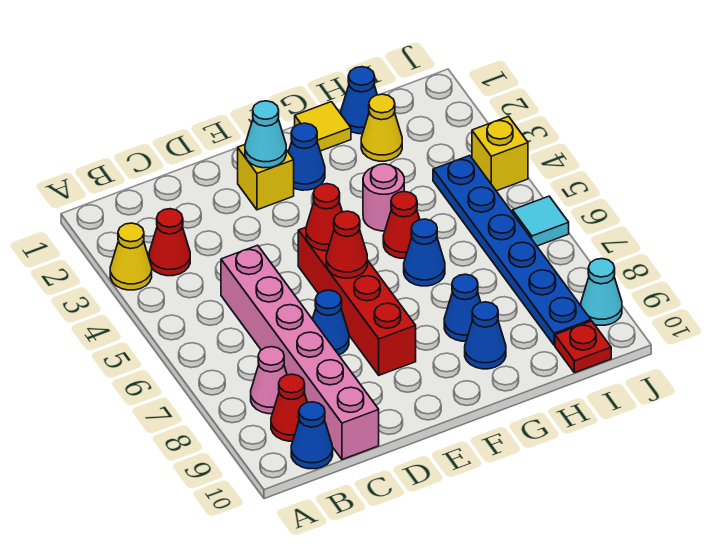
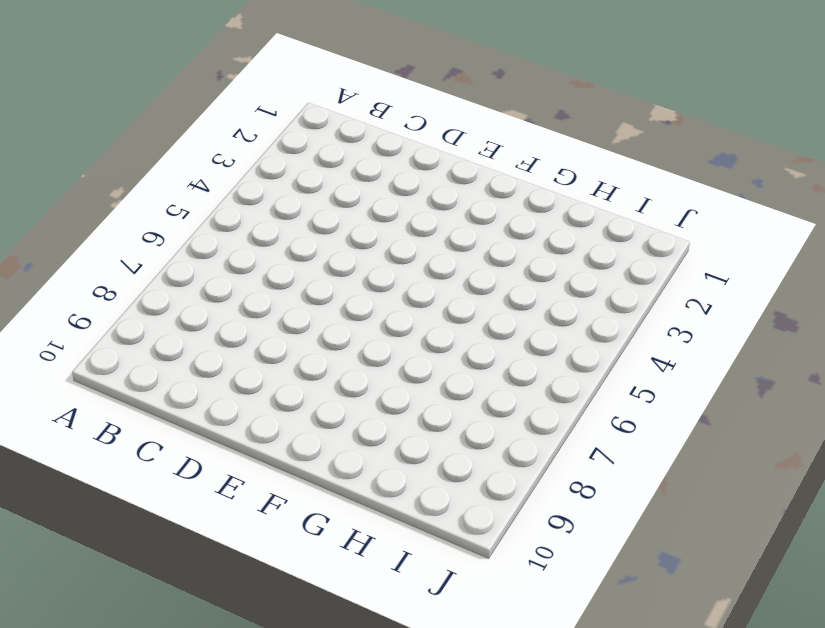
none -> yellow cone A3 level 1
none -> red cone B3 level 1
none -> pink cone B8 level 1

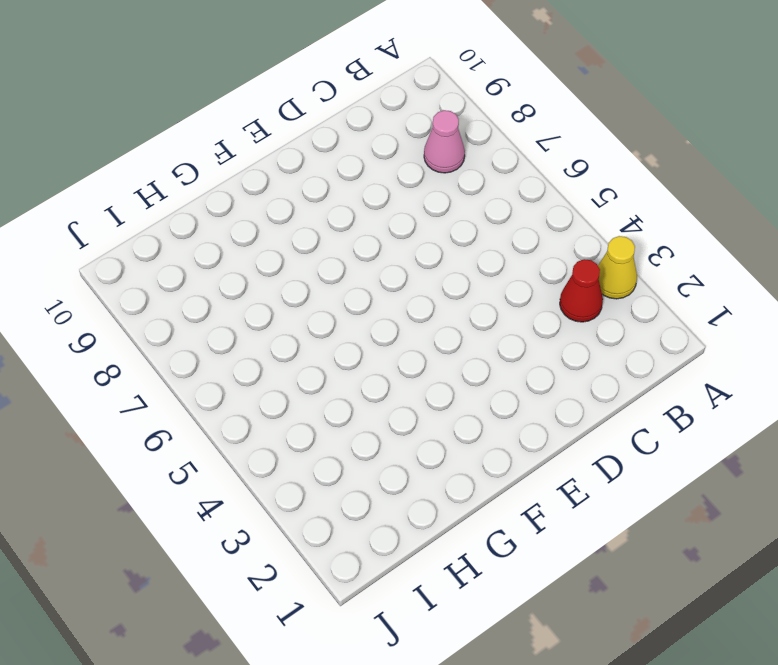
none -> red cone B9 level 1
none -> blue cone B10 level 1
none -> pink brick C5:C10 level 1

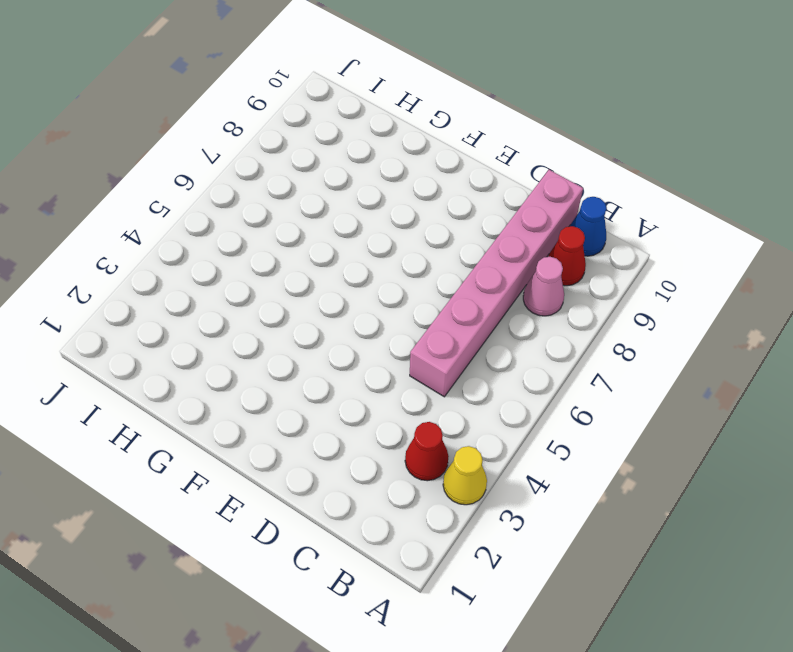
none -> blue cone D7 level 1
none -> yellow brick E2 level 1
none -> red brick E5:E8 level 1

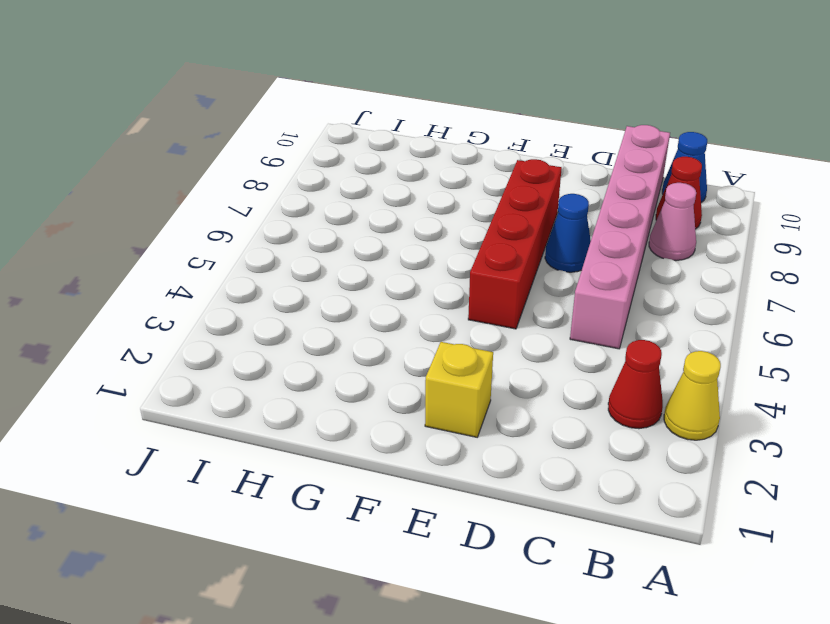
none -> blue cone F2 level 1
none -> yellow tile G1 level 1
none -> pink round brick G4 level 1

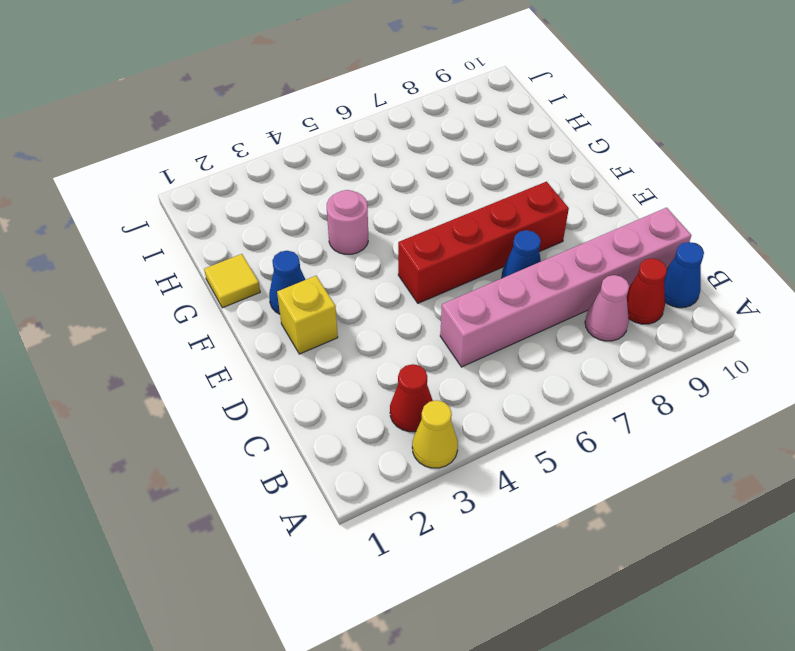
none -> red cone G5 level 1
none -> blue cone G6 level 1
none -> blue cone G8 level 1

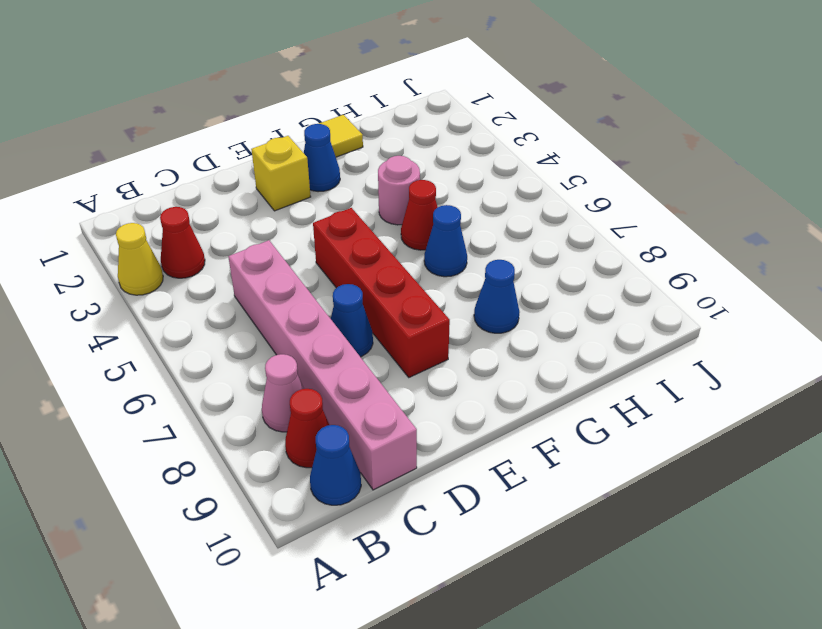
none -> blue cone G9 level 1
none -> blue cone H1 level 1
none -> yellow cone H2 level 1

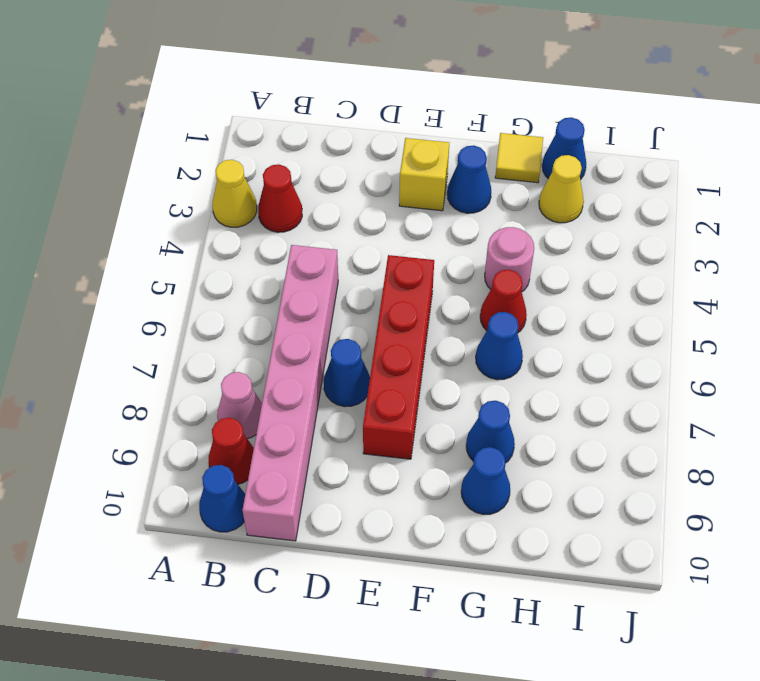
none -> blue plate I4:I9 level 1
none -> red plate I10 level 1
none -> yellow brick J4 level 1

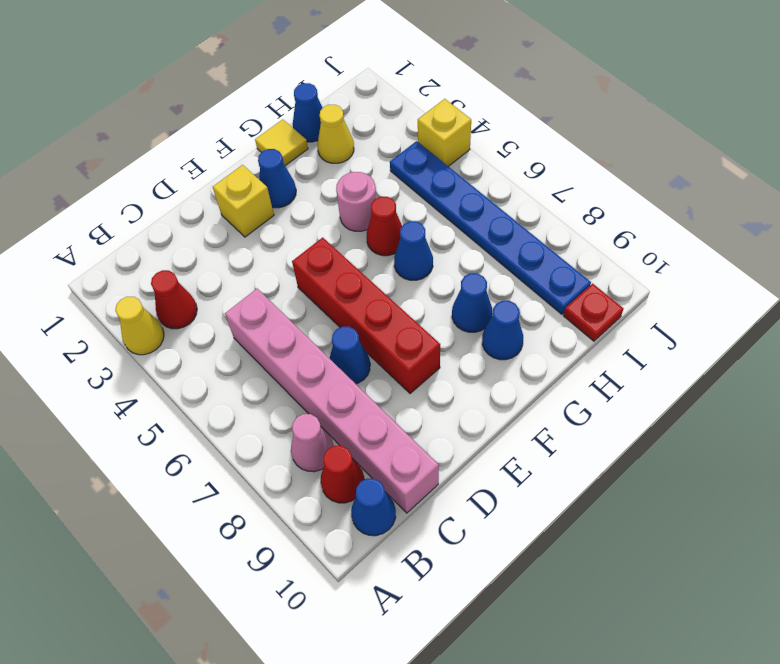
none -> cyan tile J6 level 1
none -> cyan cone J9 level 1
none -> cyan cone E2 level 2

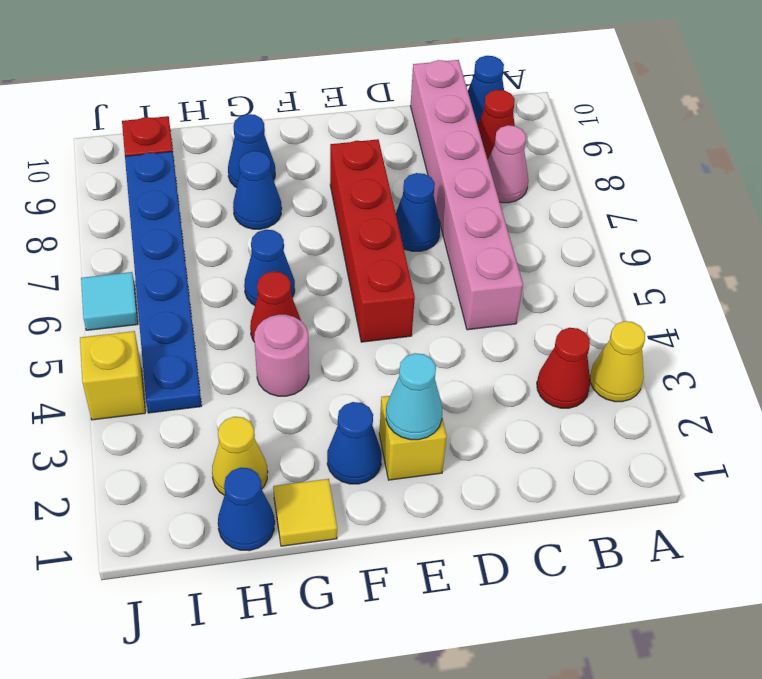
none -> cyan cone J9 level 1
none -> red cone E5 level 2
none -> red cone E6 level 2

### Exercise
Reproduce word for word only the lines between the line containing "none -> cyan cone E2 level 2" and the end of the listing above, both included, and drop any pictures.

### Task solution
none -> cyan cone E2 level 2

none -> cyan cone J9 level 1
none -> red cone E5 level 2
none -> red cone E6 level 2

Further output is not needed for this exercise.